* Dataset excerpt
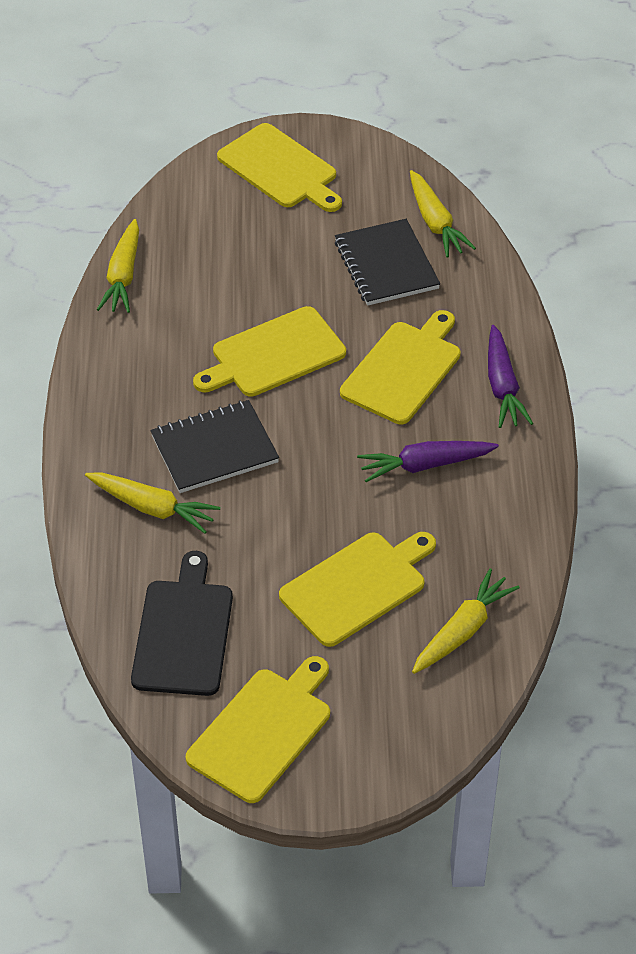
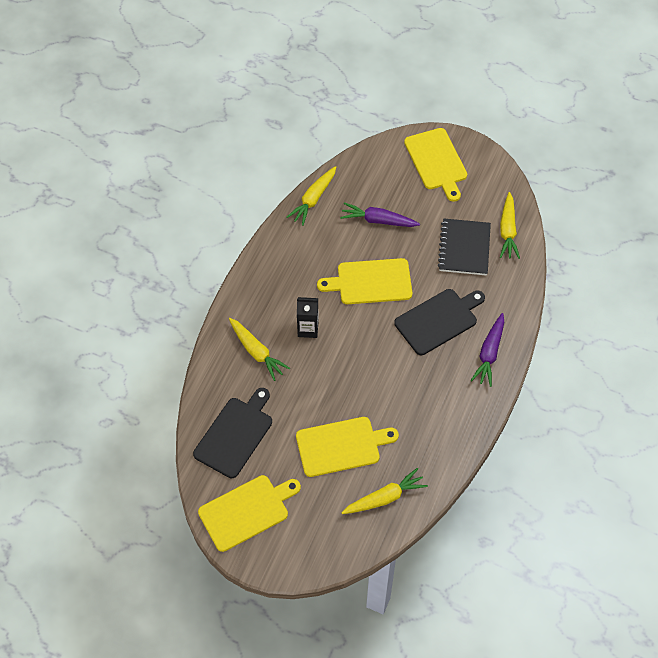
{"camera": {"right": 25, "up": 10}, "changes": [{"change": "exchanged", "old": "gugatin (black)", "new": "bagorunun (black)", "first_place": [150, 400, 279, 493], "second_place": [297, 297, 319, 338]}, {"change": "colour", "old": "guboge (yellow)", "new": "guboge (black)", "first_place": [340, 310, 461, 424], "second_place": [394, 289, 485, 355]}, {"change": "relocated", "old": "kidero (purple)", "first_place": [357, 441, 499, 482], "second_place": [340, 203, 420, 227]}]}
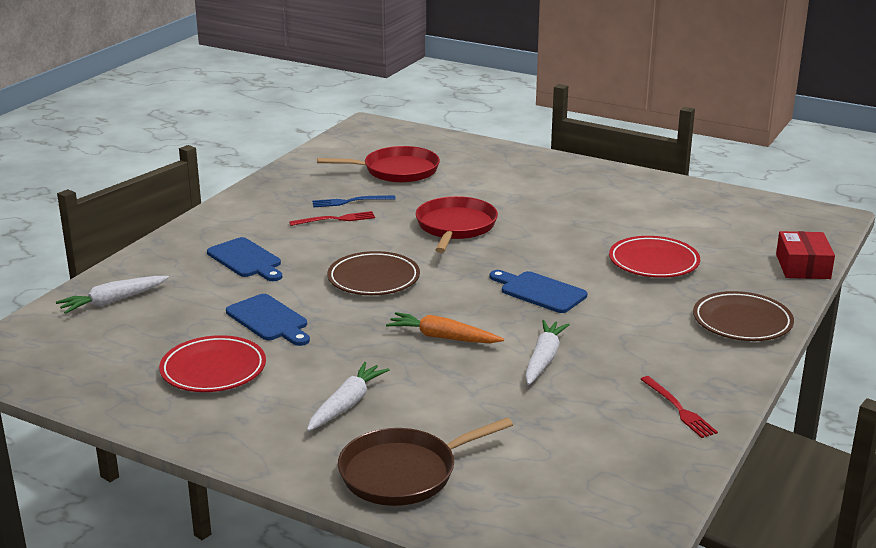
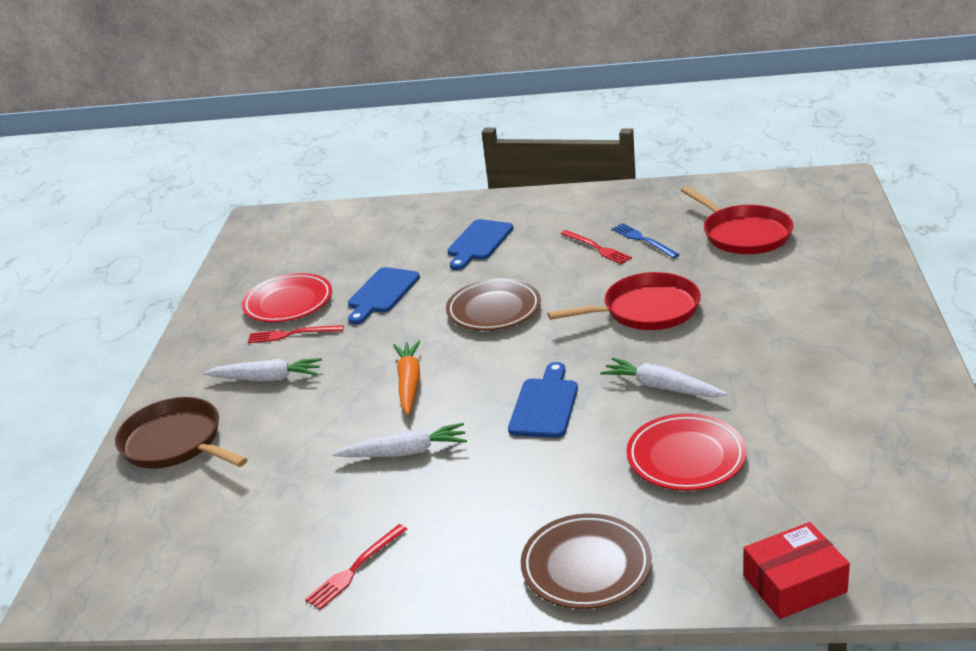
{"camera": {"right": 70, "up": 5}, "changes": [{"change": "relocated", "old": "kidero (white)", "first_place": [56, 276, 169, 314], "second_place": [600, 358, 727, 397]}, {"change": "appeared", "new": "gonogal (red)", "second_place": [248, 325, 344, 343]}]}
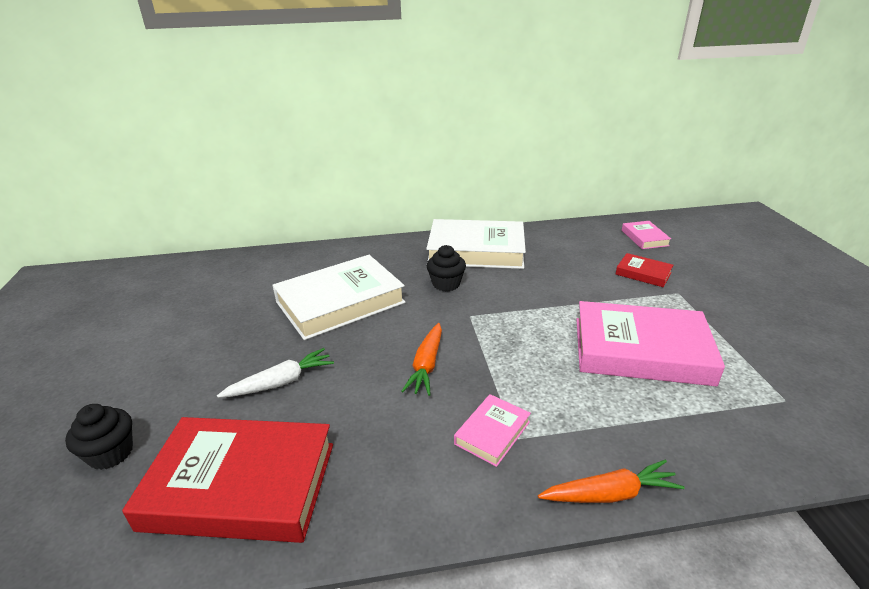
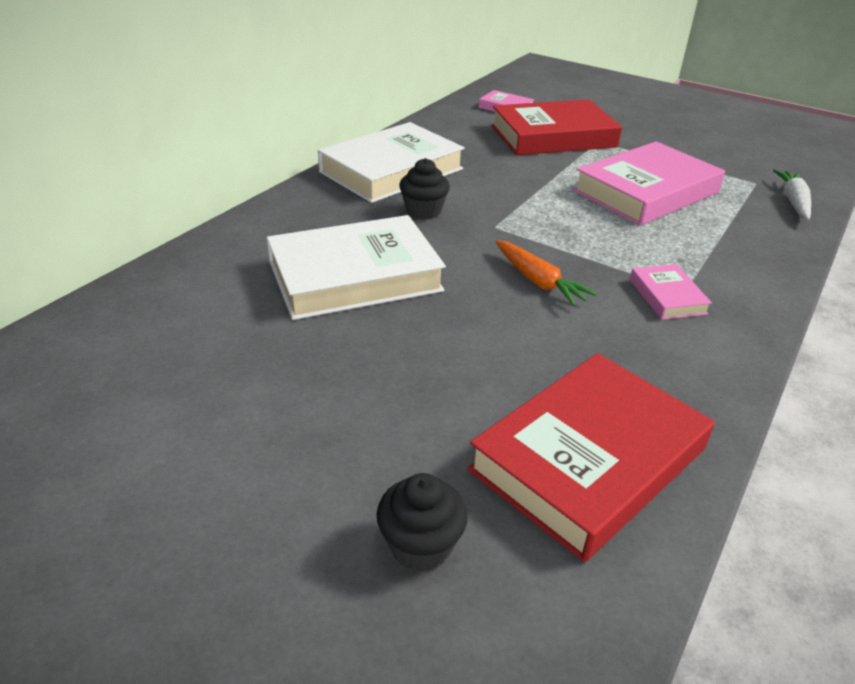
{"camera": {"right": -50, "up": 5}, "changes": [{"change": "relocated", "old": "kidero (white)", "first_place": [217, 348, 334, 398], "second_place": [773, 169, 811, 220]}, {"change": "spun", "old": "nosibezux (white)", "first_place": [272, 255, 406, 340], "second_place": [267, 215, 446, 320], "degrees": 60}, {"change": "missing", "old": "kidero (orange)", "first_place": [538, 460, 685, 503]}, {"change": "size", "old": "nosibezux (red)", "first_place": [616, 253, 673, 287], "second_place": [491, 99, 622, 155], "factor": 2.16}]}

* Task prompt
With the pictures set aside, return each line of the listing exactly as given.

* Response area
{"camera": {"right": 25, "up": 10}, "changes": [{"change": "exchanged", "old": "gugatin (black)", "new": "bagorunun (black)", "first_place": [150, 400, 279, 493], "second_place": [297, 297, 319, 338]}, {"change": "colour", "old": "guboge (yellow)", "new": "guboge (black)", "first_place": [340, 310, 461, 424], "second_place": [394, 289, 485, 355]}, {"change": "relocated", "old": "kidero (purple)", "first_place": [357, 441, 499, 482], "second_place": [340, 203, 420, 227]}]}
{"camera": {"right": 70, "up": 5}, "changes": [{"change": "relocated", "old": "kidero (white)", "first_place": [56, 276, 169, 314], "second_place": [600, 358, 727, 397]}, {"change": "appeared", "new": "gonogal (red)", "second_place": [248, 325, 344, 343]}]}
{"camera": {"right": -50, "up": 5}, "changes": [{"change": "relocated", "old": "kidero (white)", "first_place": [217, 348, 334, 398], "second_place": [773, 169, 811, 220]}, {"change": "spun", "old": "nosibezux (white)", "first_place": [272, 255, 406, 340], "second_place": [267, 215, 446, 320], "degrees": 60}, {"change": "missing", "old": "kidero (orange)", "first_place": [538, 460, 685, 503]}, {"change": "size", "old": "nosibezux (red)", "first_place": [616, 253, 673, 287], "second_place": [491, 99, 622, 155], "factor": 2.16}]}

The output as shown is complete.